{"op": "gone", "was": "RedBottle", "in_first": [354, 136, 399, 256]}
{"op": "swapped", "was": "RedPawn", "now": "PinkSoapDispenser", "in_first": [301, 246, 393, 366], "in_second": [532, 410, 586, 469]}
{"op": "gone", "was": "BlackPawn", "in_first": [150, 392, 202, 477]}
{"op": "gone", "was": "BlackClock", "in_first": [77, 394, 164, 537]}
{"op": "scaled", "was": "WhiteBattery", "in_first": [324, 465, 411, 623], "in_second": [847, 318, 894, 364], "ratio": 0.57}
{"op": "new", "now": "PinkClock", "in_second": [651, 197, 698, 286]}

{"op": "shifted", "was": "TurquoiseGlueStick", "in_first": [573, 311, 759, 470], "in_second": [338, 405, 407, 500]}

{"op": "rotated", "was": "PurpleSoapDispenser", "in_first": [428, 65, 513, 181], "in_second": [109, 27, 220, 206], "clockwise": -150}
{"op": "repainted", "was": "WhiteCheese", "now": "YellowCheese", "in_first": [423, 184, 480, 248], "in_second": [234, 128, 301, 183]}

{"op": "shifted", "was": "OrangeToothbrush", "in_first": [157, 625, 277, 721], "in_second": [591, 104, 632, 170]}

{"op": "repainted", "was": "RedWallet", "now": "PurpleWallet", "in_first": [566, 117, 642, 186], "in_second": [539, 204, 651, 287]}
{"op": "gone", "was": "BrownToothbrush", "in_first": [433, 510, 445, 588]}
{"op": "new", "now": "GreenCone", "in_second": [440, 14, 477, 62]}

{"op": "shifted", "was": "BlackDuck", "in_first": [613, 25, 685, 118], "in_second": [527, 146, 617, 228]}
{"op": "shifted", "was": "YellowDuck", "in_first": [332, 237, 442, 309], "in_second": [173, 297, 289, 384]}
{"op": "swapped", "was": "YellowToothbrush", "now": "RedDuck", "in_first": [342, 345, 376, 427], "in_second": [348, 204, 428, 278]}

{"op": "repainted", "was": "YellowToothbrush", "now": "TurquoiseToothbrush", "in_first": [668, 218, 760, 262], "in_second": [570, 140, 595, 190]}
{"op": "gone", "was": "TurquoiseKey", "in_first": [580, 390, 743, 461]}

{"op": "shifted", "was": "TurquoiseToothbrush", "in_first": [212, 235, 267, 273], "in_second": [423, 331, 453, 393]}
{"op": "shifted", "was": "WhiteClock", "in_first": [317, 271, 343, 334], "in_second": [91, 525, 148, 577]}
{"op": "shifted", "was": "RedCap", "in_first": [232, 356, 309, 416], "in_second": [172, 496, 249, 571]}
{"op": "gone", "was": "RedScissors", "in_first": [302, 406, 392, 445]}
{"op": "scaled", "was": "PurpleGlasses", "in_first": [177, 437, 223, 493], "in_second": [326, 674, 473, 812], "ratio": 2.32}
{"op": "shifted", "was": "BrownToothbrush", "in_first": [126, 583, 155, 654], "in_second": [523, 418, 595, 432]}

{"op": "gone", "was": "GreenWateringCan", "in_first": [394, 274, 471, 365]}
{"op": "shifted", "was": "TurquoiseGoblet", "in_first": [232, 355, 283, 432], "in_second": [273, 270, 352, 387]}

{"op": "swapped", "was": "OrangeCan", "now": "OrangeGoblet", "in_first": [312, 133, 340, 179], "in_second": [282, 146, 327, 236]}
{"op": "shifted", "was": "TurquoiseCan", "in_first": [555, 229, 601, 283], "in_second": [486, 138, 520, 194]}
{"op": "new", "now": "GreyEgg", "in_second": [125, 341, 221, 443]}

◆ ◆ ◆

• TASK STATEMENT: Once you have read the records above, write them out again exactly.

• REPLY TO THE EXERCISE:
{"op": "gone", "was": "RedBottle", "in_first": [354, 136, 399, 256]}
{"op": "swapped", "was": "RedPawn", "now": "PinkSoapDispenser", "in_first": [301, 246, 393, 366], "in_second": [532, 410, 586, 469]}
{"op": "gone", "was": "BlackPawn", "in_first": [150, 392, 202, 477]}
{"op": "gone", "was": "BlackClock", "in_first": [77, 394, 164, 537]}
{"op": "scaled", "was": "WhiteBattery", "in_first": [324, 465, 411, 623], "in_second": [847, 318, 894, 364], "ratio": 0.57}
{"op": "new", "now": "PinkClock", "in_second": [651, 197, 698, 286]}

{"op": "shifted", "was": "TurquoiseGlueStick", "in_first": [573, 311, 759, 470], "in_second": [338, 405, 407, 500]}

{"op": "rotated", "was": "PurpleSoapDispenser", "in_first": [428, 65, 513, 181], "in_second": [109, 27, 220, 206], "clockwise": -150}
{"op": "repainted", "was": "WhiteCheese", "now": "YellowCheese", "in_first": [423, 184, 480, 248], "in_second": [234, 128, 301, 183]}

{"op": "shifted", "was": "OrangeToothbrush", "in_first": [157, 625, 277, 721], "in_second": [591, 104, 632, 170]}

{"op": "repainted", "was": "RedWallet", "now": "PurpleWallet", "in_first": [566, 117, 642, 186], "in_second": [539, 204, 651, 287]}
{"op": "gone", "was": "BrownToothbrush", "in_first": [433, 510, 445, 588]}
{"op": "new", "now": "GreenCone", "in_second": [440, 14, 477, 62]}

{"op": "shifted", "was": "BlackDuck", "in_first": [613, 25, 685, 118], "in_second": [527, 146, 617, 228]}
{"op": "shifted", "was": "YellowDuck", "in_first": [332, 237, 442, 309], "in_second": [173, 297, 289, 384]}
{"op": "swapped", "was": "YellowToothbrush", "now": "RedDuck", "in_first": [342, 345, 376, 427], "in_second": [348, 204, 428, 278]}

{"op": "repainted", "was": "YellowToothbrush", "now": "TurquoiseToothbrush", "in_first": [668, 218, 760, 262], "in_second": [570, 140, 595, 190]}
{"op": "gone", "was": "TurquoiseKey", "in_first": [580, 390, 743, 461]}

{"op": "shifted", "was": "TurquoiseToothbrush", "in_first": [212, 235, 267, 273], "in_second": [423, 331, 453, 393]}
{"op": "shifted", "was": "WhiteClock", "in_first": [317, 271, 343, 334], "in_second": [91, 525, 148, 577]}
{"op": "shifted", "was": "RedCap", "in_first": [232, 356, 309, 416], "in_second": [172, 496, 249, 571]}
{"op": "gone", "was": "RedScissors", "in_first": [302, 406, 392, 445]}
{"op": "scaled", "was": "PurpleGlasses", "in_first": [177, 437, 223, 493], "in_second": [326, 674, 473, 812], "ratio": 2.32}
{"op": "shifted", "was": "BrownToothbrush", "in_first": [126, 583, 155, 654], "in_second": [523, 418, 595, 432]}

{"op": "gone", "was": "GreenWateringCan", "in_first": [394, 274, 471, 365]}
{"op": "shifted", "was": "TurquoiseGoblet", "in_first": [232, 355, 283, 432], "in_second": [273, 270, 352, 387]}

{"op": "swapped", "was": "OrangeCan", "now": "OrangeGoblet", "in_first": [312, 133, 340, 179], "in_second": [282, 146, 327, 236]}
{"op": "shifted", "was": "TurquoiseCan", "in_first": [555, 229, 601, 283], "in_second": [486, 138, 520, 194]}
{"op": "new", "now": "GreyEgg", "in_second": [125, 341, 221, 443]}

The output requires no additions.